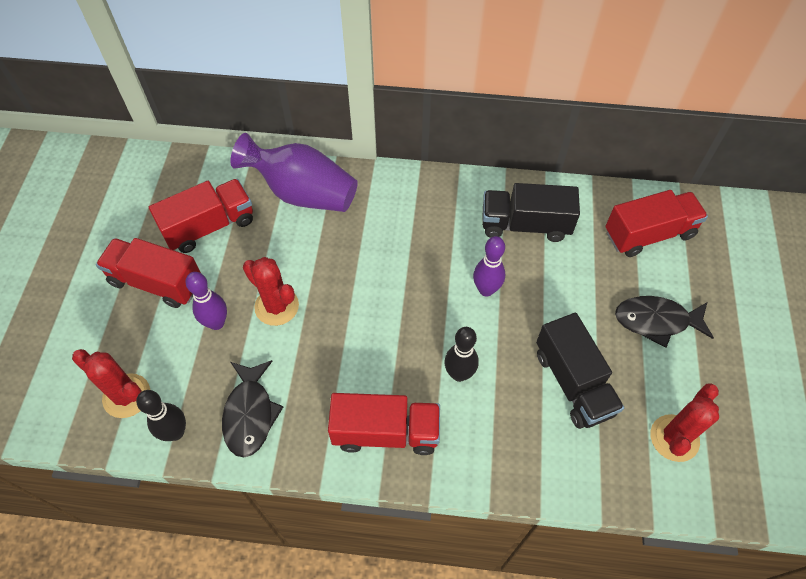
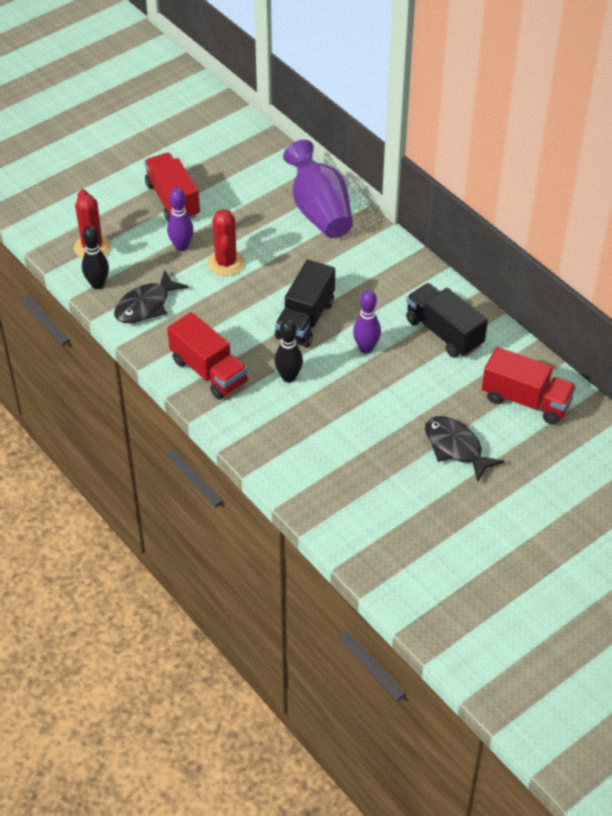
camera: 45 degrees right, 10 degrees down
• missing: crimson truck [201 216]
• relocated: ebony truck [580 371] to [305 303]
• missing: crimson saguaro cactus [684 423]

◆ ◆ ◆ ◆

■ **WHAT THE TASK ASKS**: Set down exactly, and only, the lines of the data above from the line containing "truck [201 216]" through the last one.

■ **EXERCISE RESULT**:
• missing: crimson truck [201 216]
• relocated: ebony truck [580 371] to [305 303]
• missing: crimson saguaro cactus [684 423]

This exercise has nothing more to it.